**WORK INSTRUCTIONS:**
Copy all the lines of the listing below exactly. Skip the images.

**GIVEN RECORDS:**
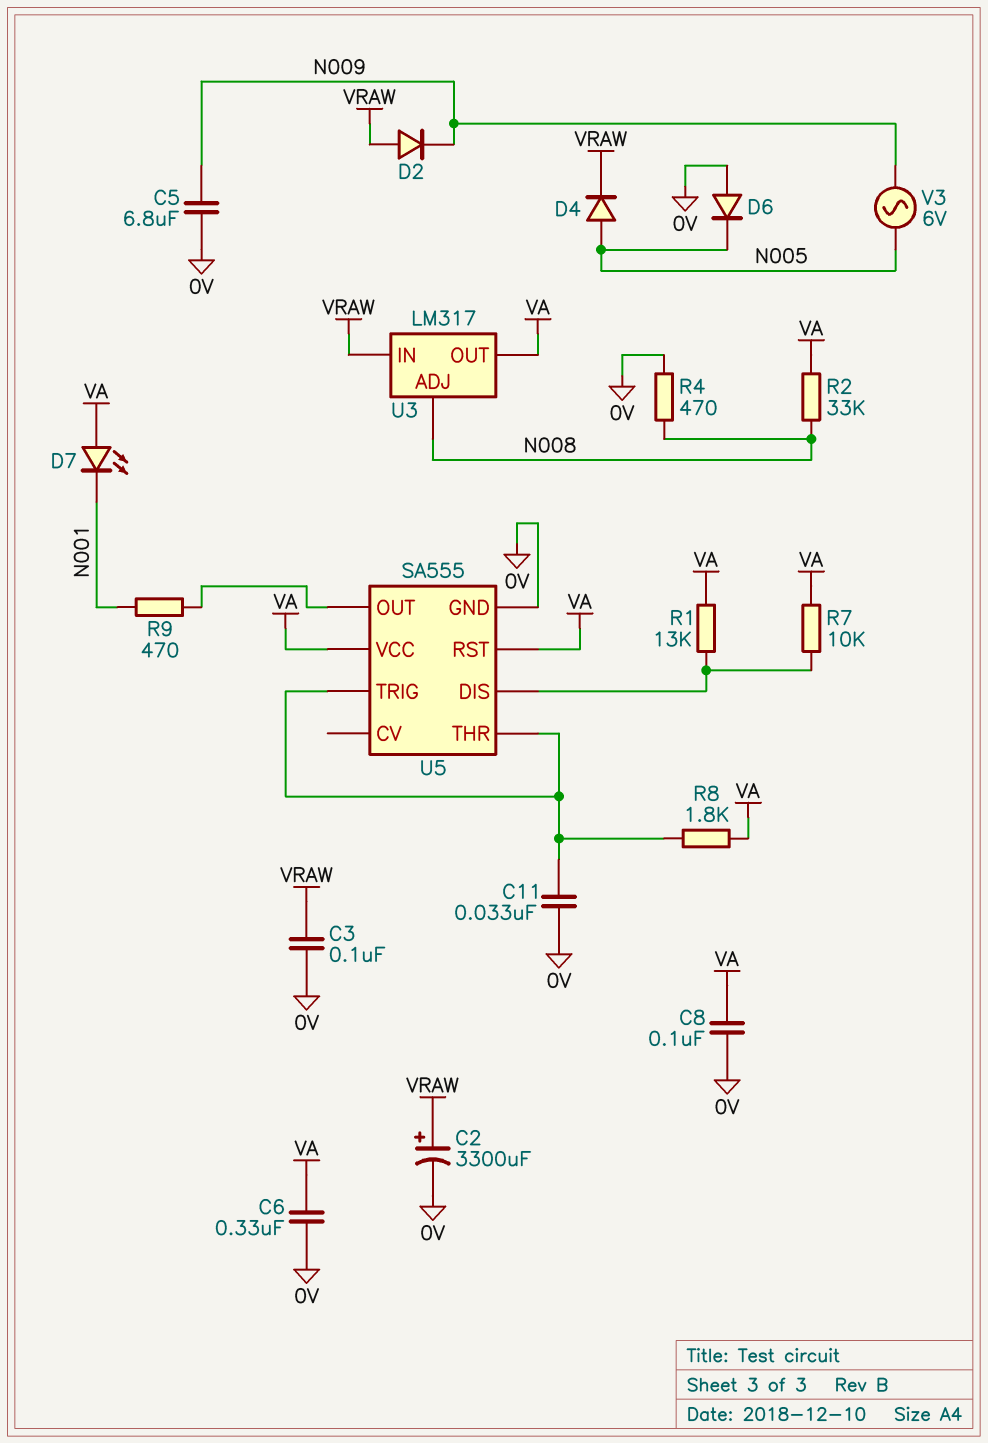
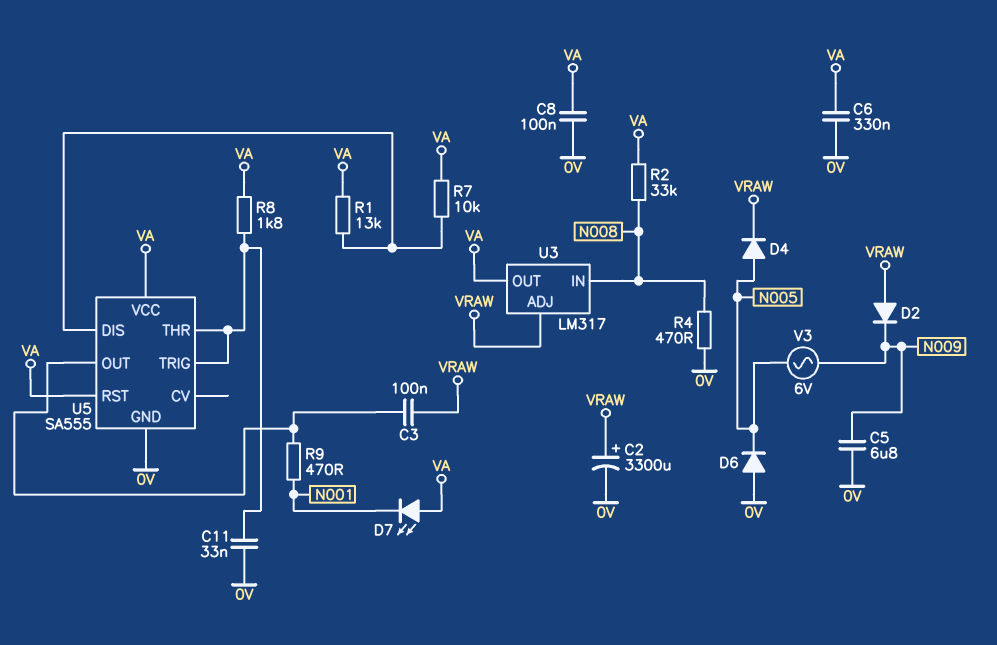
C3: 100nF (0V, VRAW) -> 100nF (U5/OUT, VRAW)
U3 pin ADJ: N008 -> VRAW
U3 pin IN: VRAW -> N008

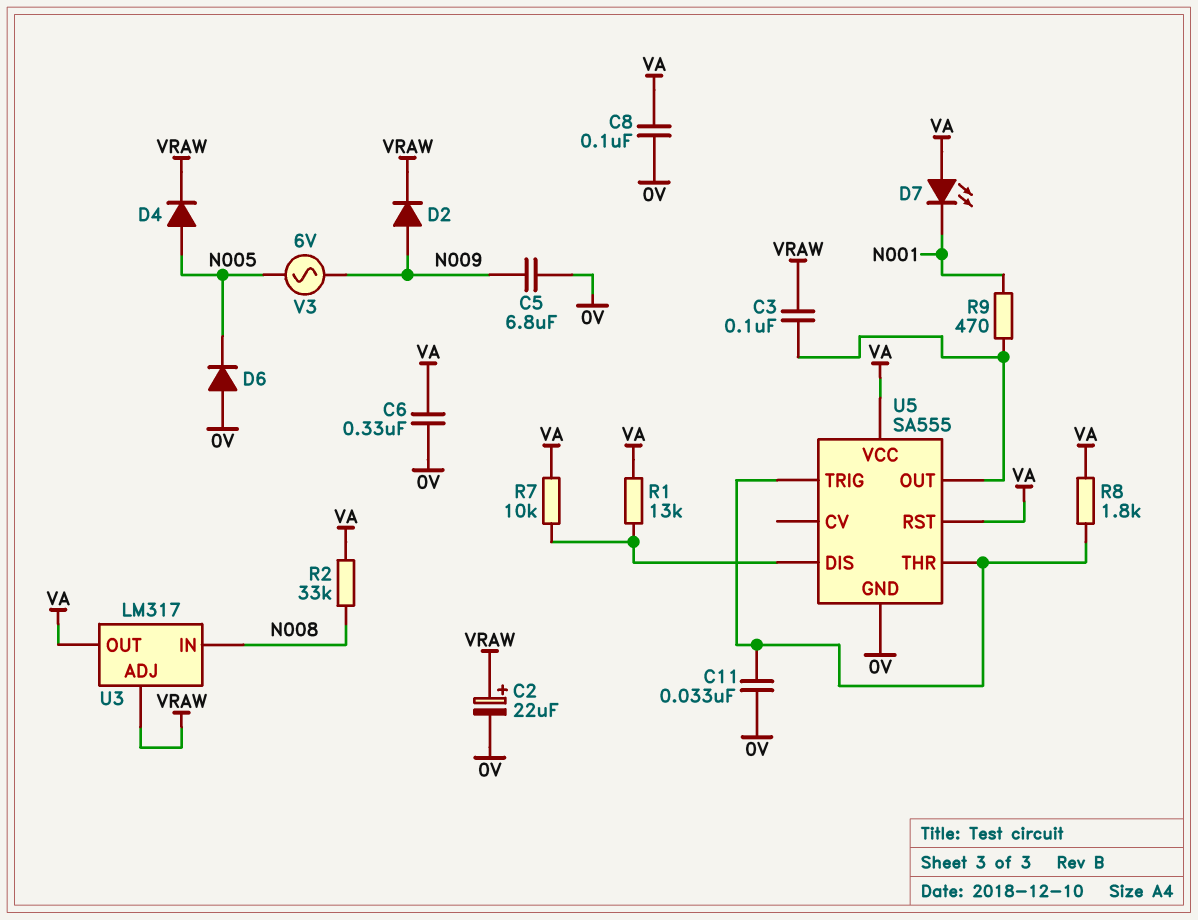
C2: 3300uF (plus VRAW, minus 0V) -> 22uF (plus VRAW, minus 0V)
D2: diode (A VRAW, K N009) -> diode (A N009, K VRAW)
R4: 470 (0V, N008) -> none

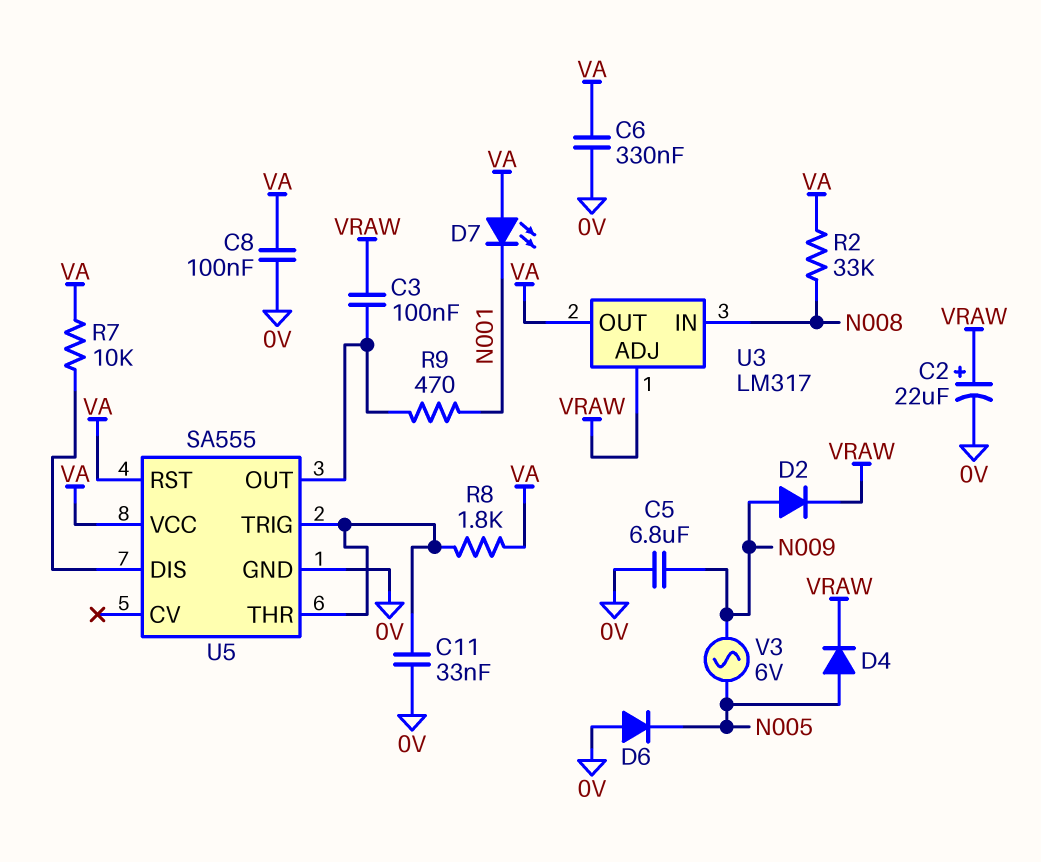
R1: 13k (U5/DIS, VA) -> none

**FINAL ANSWER:**
C3: 100nF (0V, VRAW) -> 100nF (U5/OUT, VRAW)
U3 pin ADJ: N008 -> VRAW
U3 pin IN: VRAW -> N008

C2: 3300uF (plus VRAW, minus 0V) -> 22uF (plus VRAW, minus 0V)
D2: diode (A VRAW, K N009) -> diode (A N009, K VRAW)
R4: 470 (0V, N008) -> none

R1: 13k (U5/DIS, VA) -> none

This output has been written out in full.